● **What is required**
Every entry below should be reproduced exactly; no picture is to be included.

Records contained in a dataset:
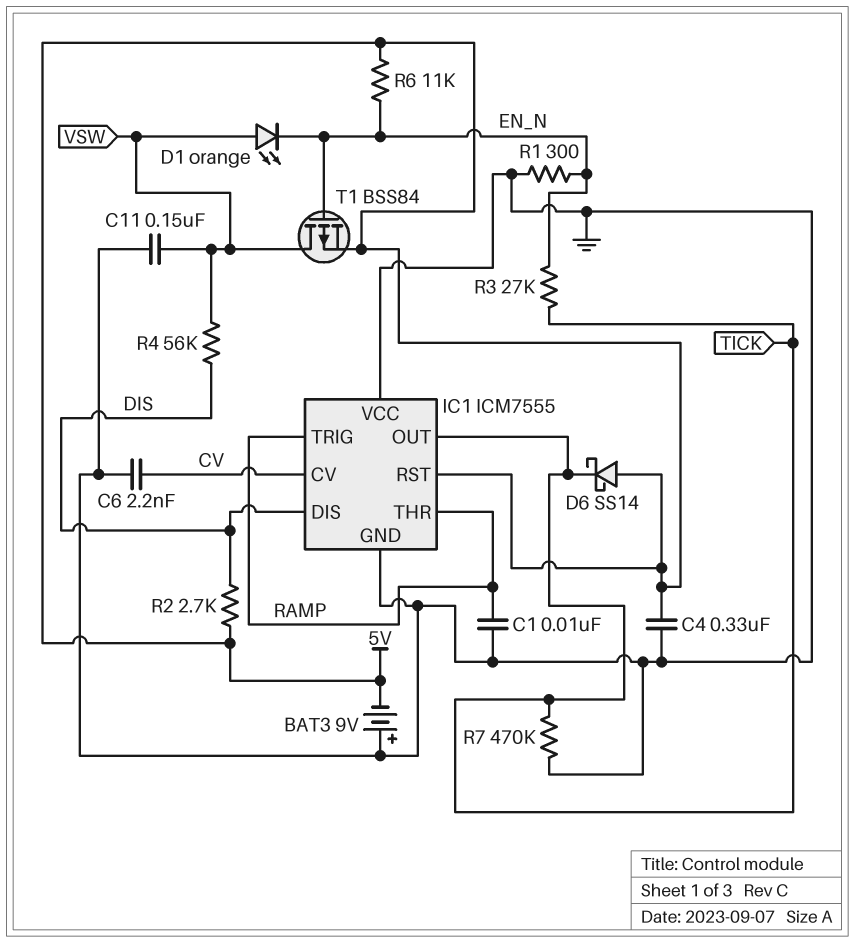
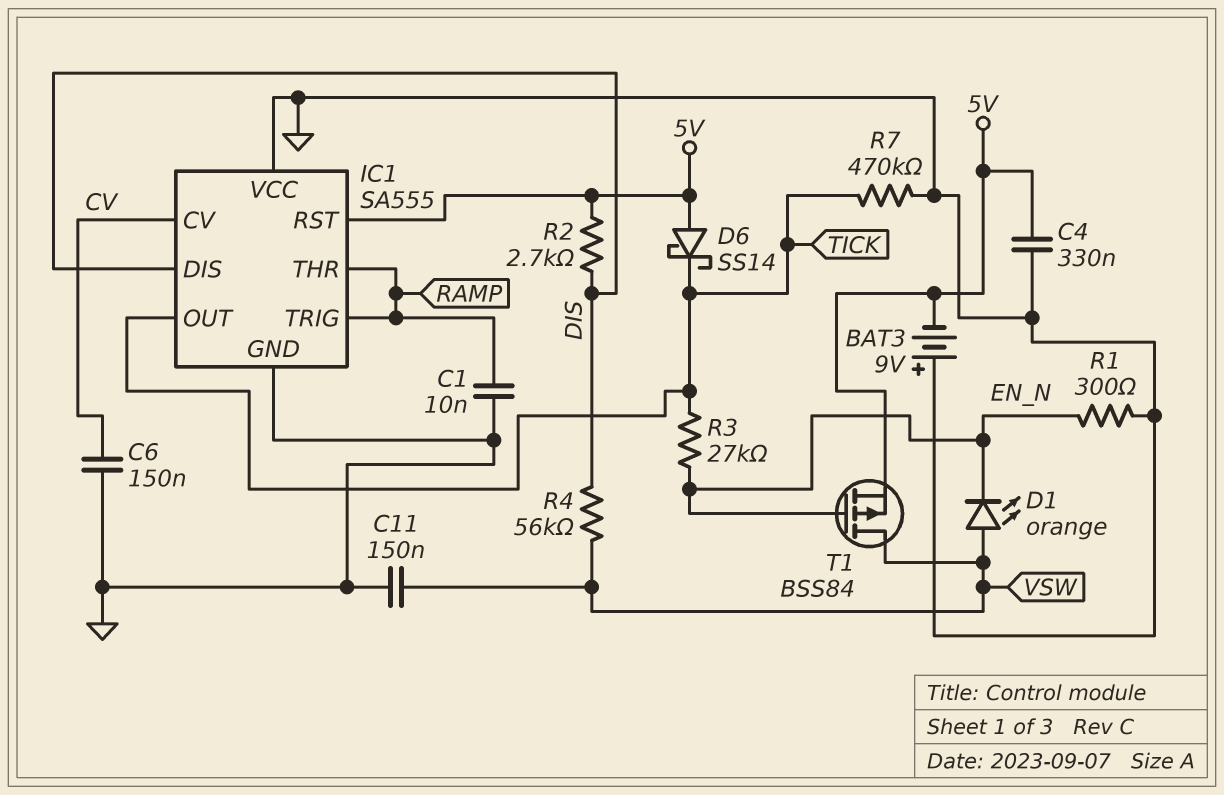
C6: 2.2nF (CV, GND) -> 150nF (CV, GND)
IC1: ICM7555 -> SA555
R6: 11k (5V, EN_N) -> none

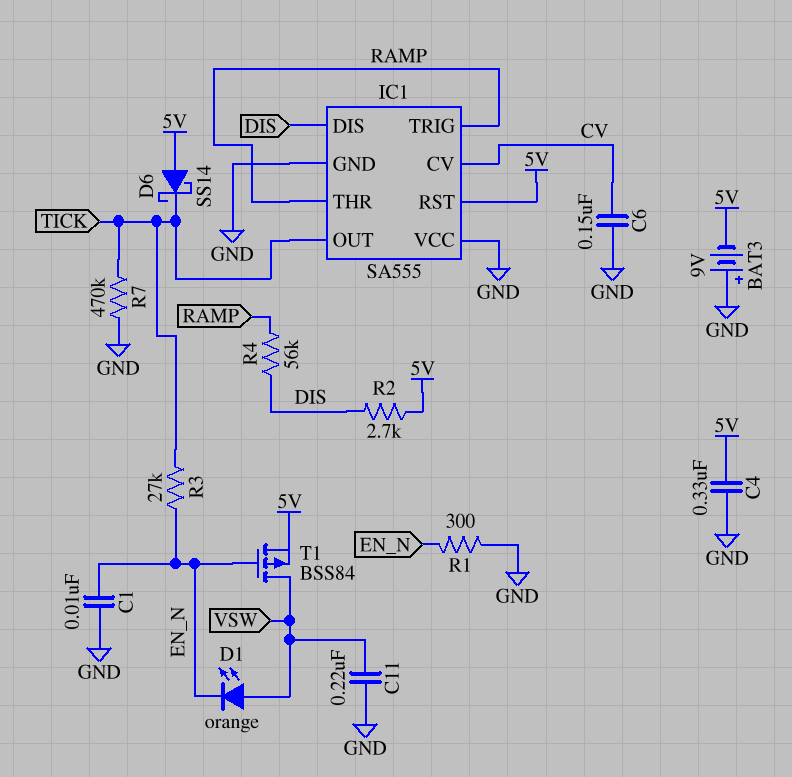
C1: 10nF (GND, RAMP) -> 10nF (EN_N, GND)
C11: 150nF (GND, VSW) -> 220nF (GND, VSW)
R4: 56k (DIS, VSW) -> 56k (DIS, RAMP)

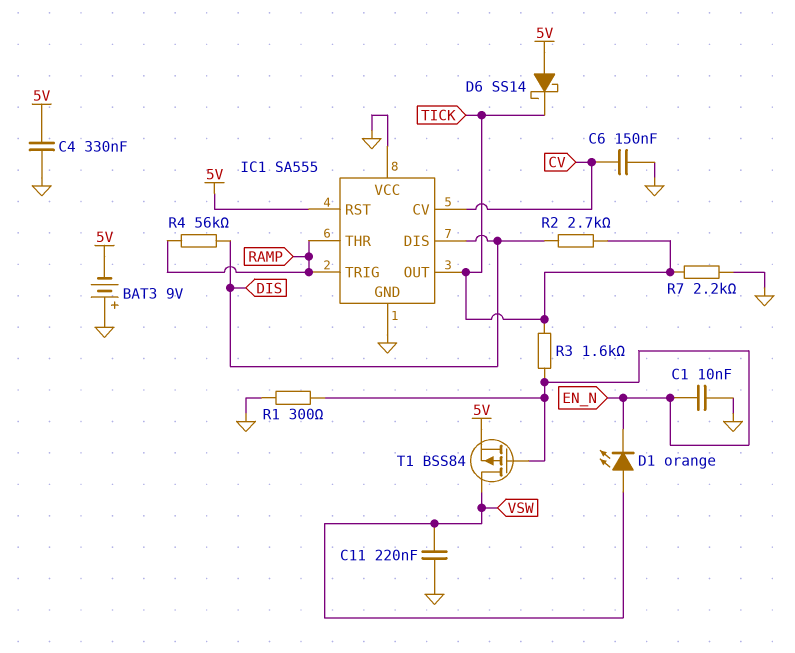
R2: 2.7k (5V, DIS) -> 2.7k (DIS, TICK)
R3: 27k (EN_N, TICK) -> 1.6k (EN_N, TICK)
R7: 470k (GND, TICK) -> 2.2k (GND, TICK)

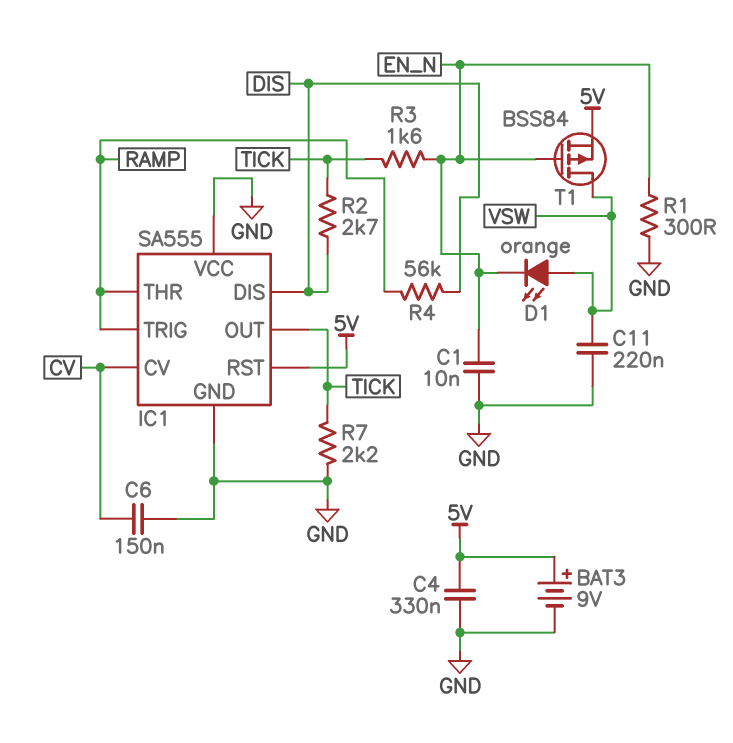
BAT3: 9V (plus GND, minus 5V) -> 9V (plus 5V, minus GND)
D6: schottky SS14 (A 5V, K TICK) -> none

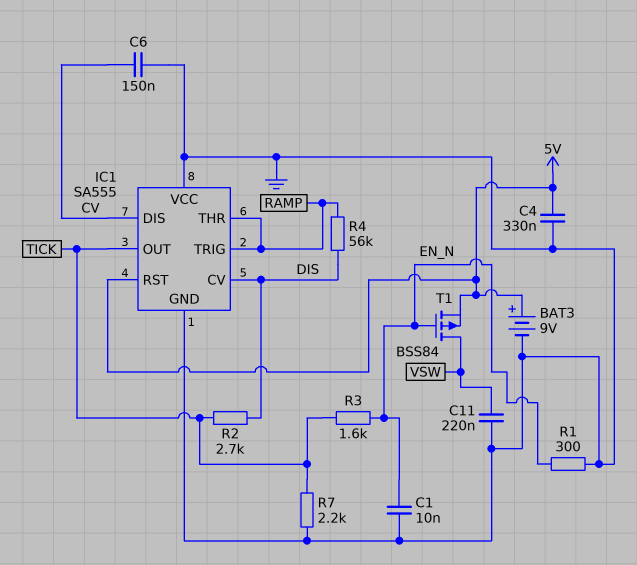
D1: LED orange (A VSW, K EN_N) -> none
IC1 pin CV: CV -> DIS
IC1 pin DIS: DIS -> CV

● **Reply to the exercise**
C6: 2.2nF (CV, GND) -> 150nF (CV, GND)
IC1: ICM7555 -> SA555
R6: 11k (5V, EN_N) -> none

C1: 10nF (GND, RAMP) -> 10nF (EN_N, GND)
C11: 150nF (GND, VSW) -> 220nF (GND, VSW)
R4: 56k (DIS, VSW) -> 56k (DIS, RAMP)

R2: 2.7k (5V, DIS) -> 2.7k (DIS, TICK)
R3: 27k (EN_N, TICK) -> 1.6k (EN_N, TICK)
R7: 470k (GND, TICK) -> 2.2k (GND, TICK)

BAT3: 9V (plus GND, minus 5V) -> 9V (plus 5V, minus GND)
D6: schottky SS14 (A 5V, K TICK) -> none

D1: LED orange (A VSW, K EN_N) -> none
IC1 pin CV: CV -> DIS
IC1 pin DIS: DIS -> CV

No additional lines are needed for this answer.